§ BRIEF
Using the data below, reproduce exactly the lines from the line with "(848, 446) = (828, 564): black" to the line with "(353, 186) = (396, 298): red", both included; pictures must be dropped.
*** DATA TO USE
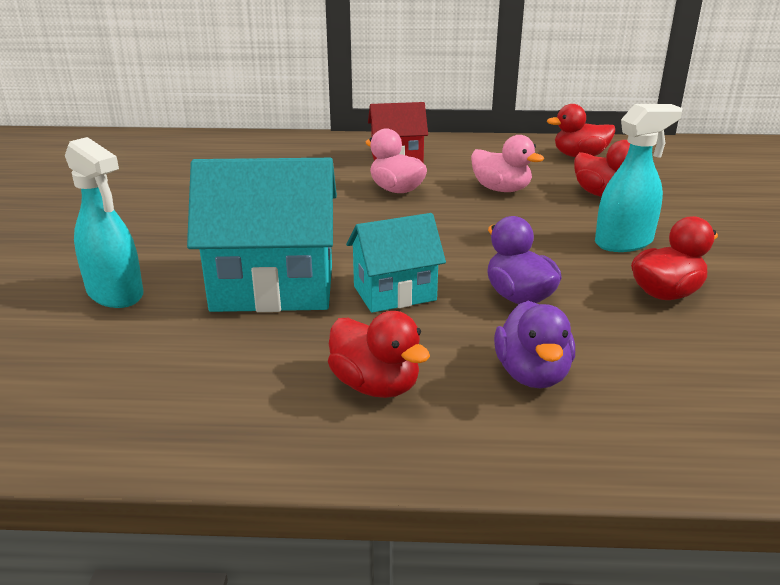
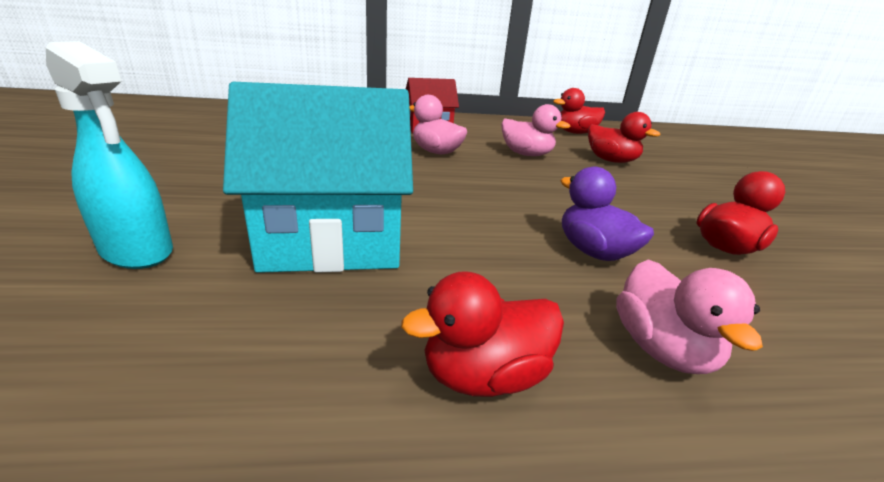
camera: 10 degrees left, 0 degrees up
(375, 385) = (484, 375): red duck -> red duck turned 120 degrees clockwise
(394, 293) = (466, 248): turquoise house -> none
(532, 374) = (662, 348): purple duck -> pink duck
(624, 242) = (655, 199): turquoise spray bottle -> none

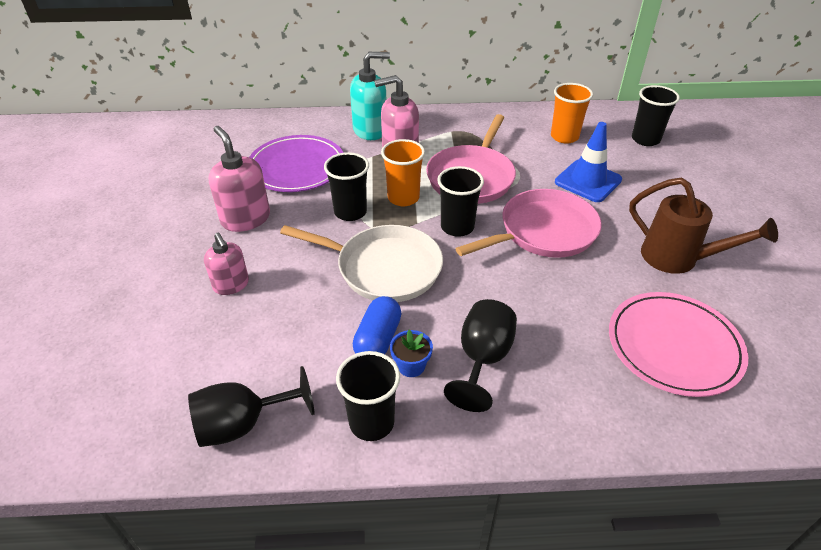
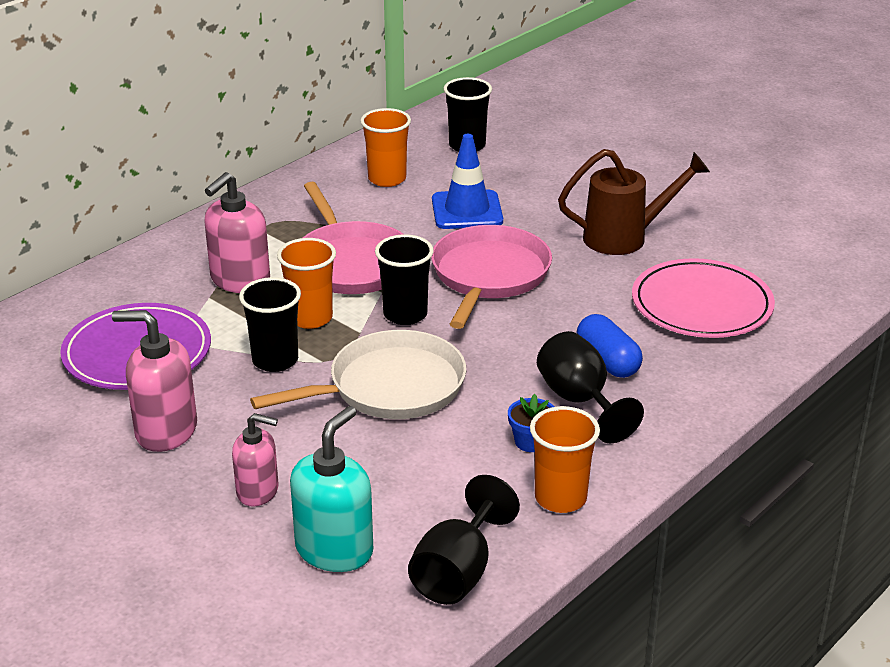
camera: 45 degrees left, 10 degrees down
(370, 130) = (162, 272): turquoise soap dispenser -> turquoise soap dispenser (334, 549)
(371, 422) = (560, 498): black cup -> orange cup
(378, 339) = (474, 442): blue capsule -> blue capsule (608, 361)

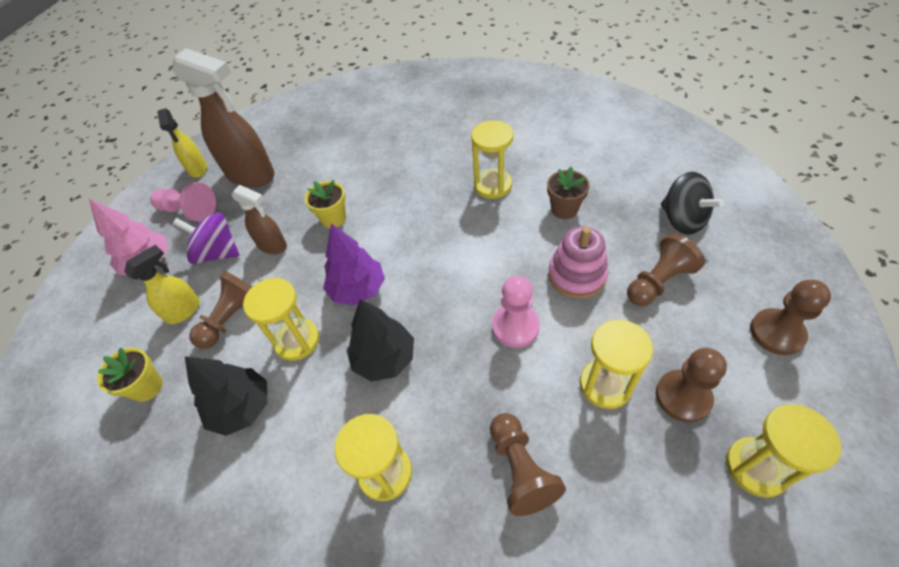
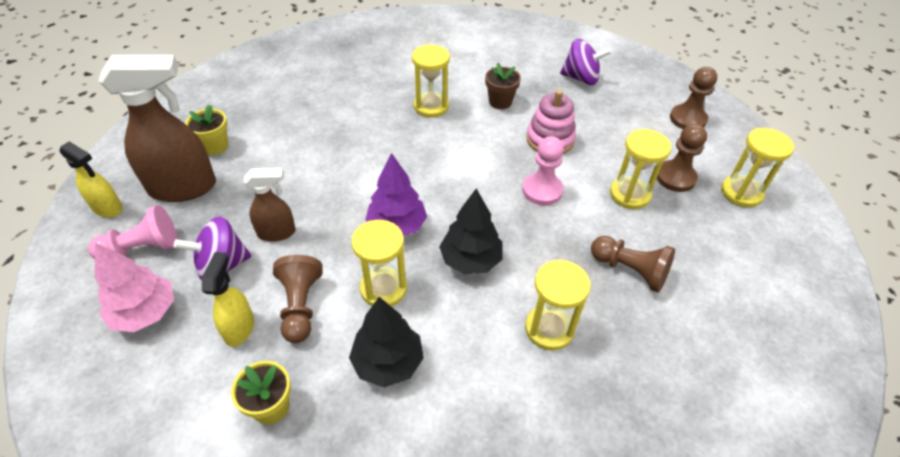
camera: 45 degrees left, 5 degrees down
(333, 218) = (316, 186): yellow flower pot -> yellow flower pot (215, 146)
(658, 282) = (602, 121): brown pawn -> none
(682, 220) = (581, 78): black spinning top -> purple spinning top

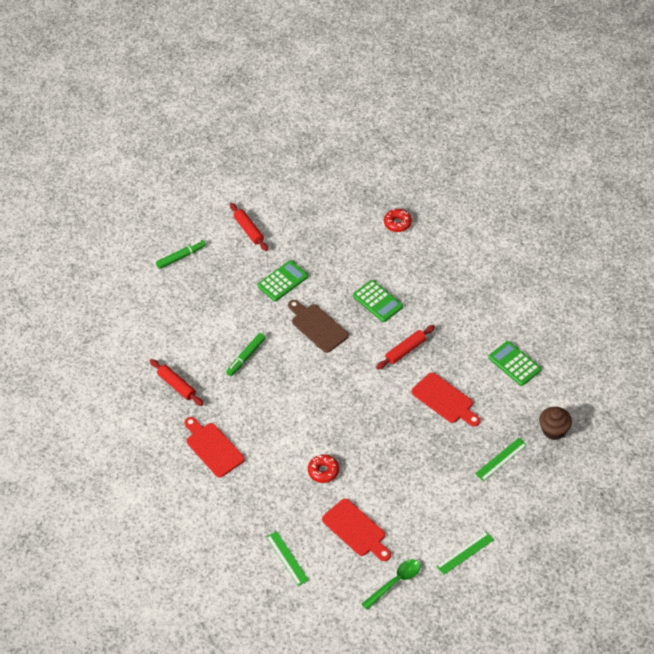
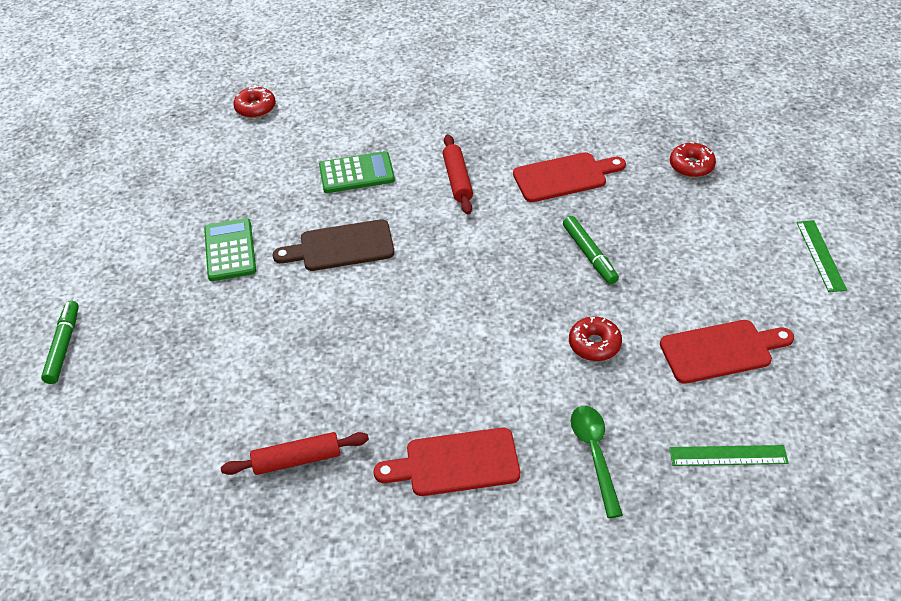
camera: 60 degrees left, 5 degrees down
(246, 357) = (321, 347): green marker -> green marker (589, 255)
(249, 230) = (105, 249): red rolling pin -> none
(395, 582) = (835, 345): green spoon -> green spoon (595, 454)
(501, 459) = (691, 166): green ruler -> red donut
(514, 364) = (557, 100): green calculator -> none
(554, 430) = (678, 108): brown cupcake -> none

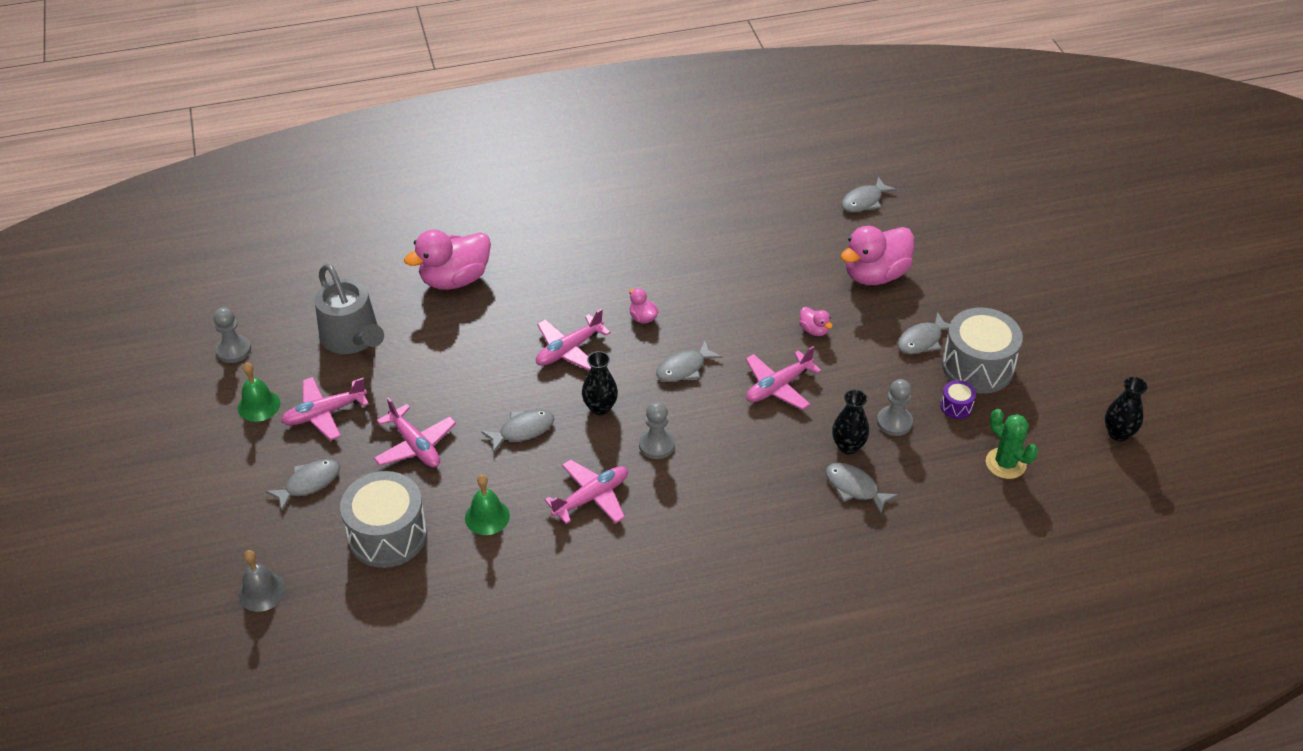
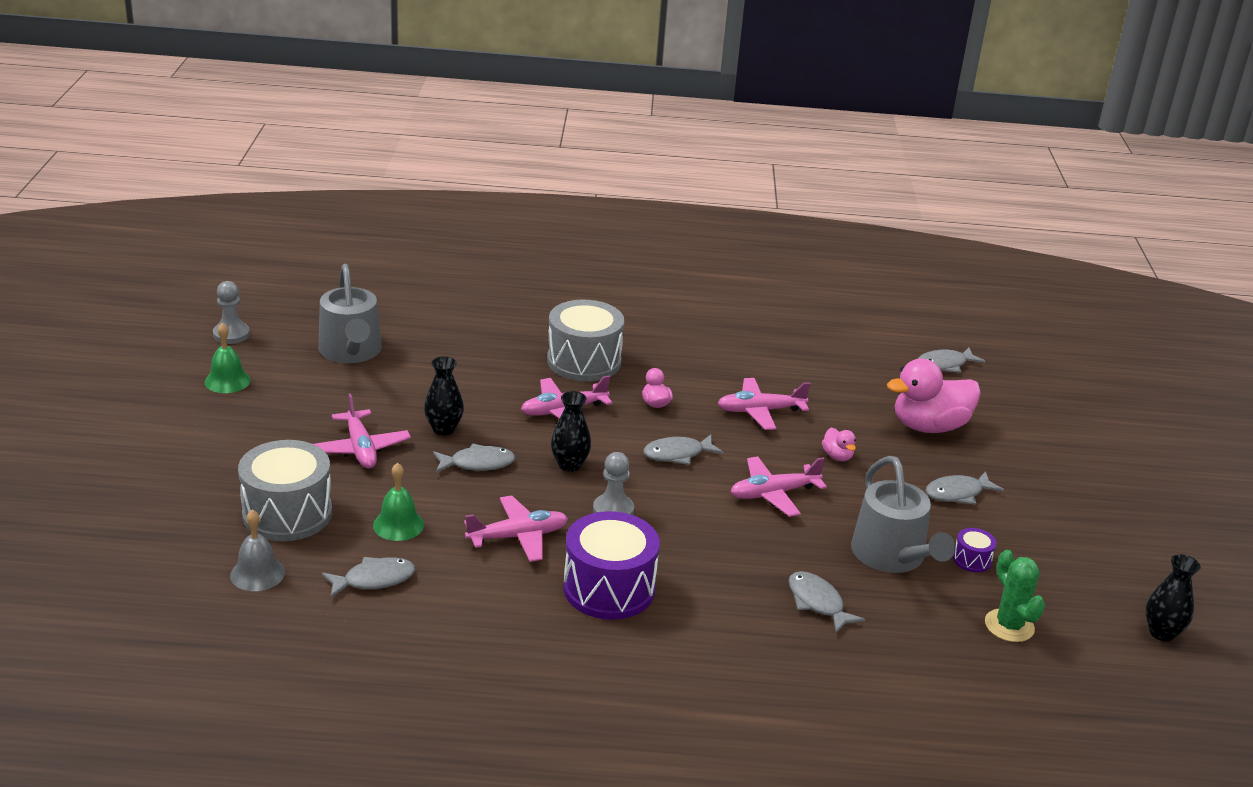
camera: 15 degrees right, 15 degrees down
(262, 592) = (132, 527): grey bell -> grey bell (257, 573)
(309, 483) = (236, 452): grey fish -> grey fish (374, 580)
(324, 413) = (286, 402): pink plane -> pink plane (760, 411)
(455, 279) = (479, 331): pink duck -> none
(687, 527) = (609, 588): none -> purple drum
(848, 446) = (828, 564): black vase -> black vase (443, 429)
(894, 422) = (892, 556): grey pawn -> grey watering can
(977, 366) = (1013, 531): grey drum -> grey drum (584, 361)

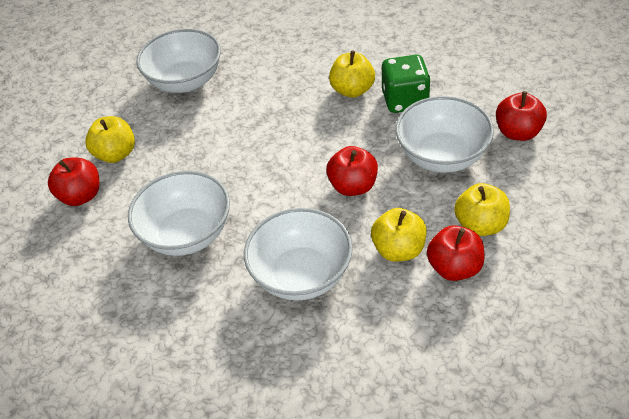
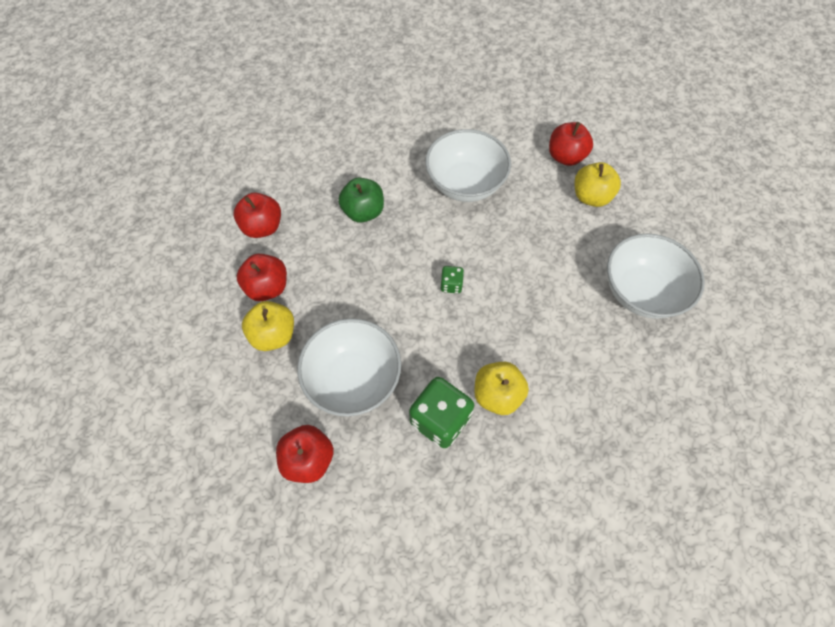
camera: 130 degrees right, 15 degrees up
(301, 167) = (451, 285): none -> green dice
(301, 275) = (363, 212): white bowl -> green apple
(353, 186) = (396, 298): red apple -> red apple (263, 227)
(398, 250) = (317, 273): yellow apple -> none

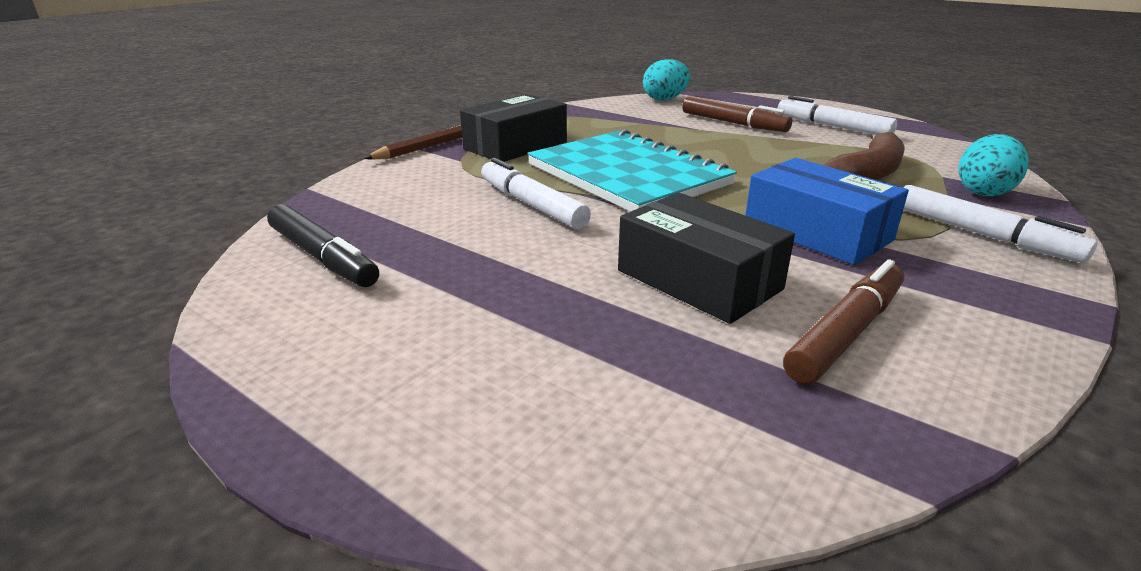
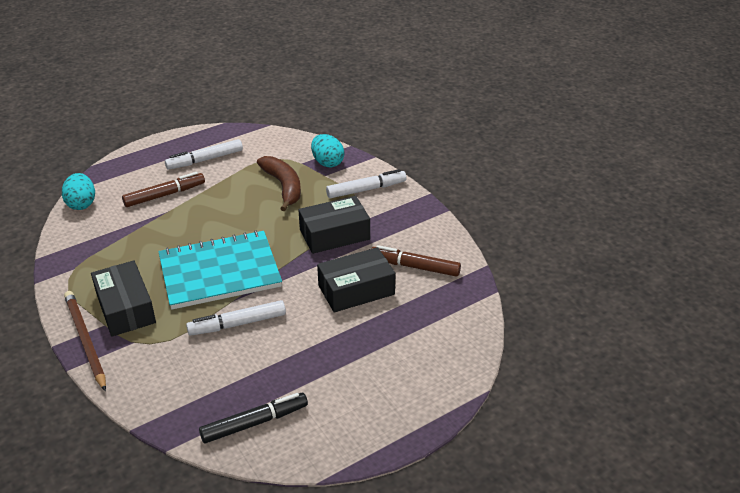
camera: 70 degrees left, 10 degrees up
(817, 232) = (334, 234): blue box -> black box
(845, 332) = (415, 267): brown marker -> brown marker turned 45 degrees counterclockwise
******
§ RESULT OF THE TASK
(848, 446) = (828, 564): black vase -> black vase (443, 429)
(894, 422) = (892, 556): grey pawn -> grey watering can
(977, 366) = (1013, 531): grey drum -> grey drum (584, 361)

camera: 130 degrees right, 15 degrees up
(301, 167) = (451, 285): none -> green dice
(301, 275) = (363, 212): white bowl -> green apple
(353, 186) = (396, 298): red apple -> red apple (263, 227)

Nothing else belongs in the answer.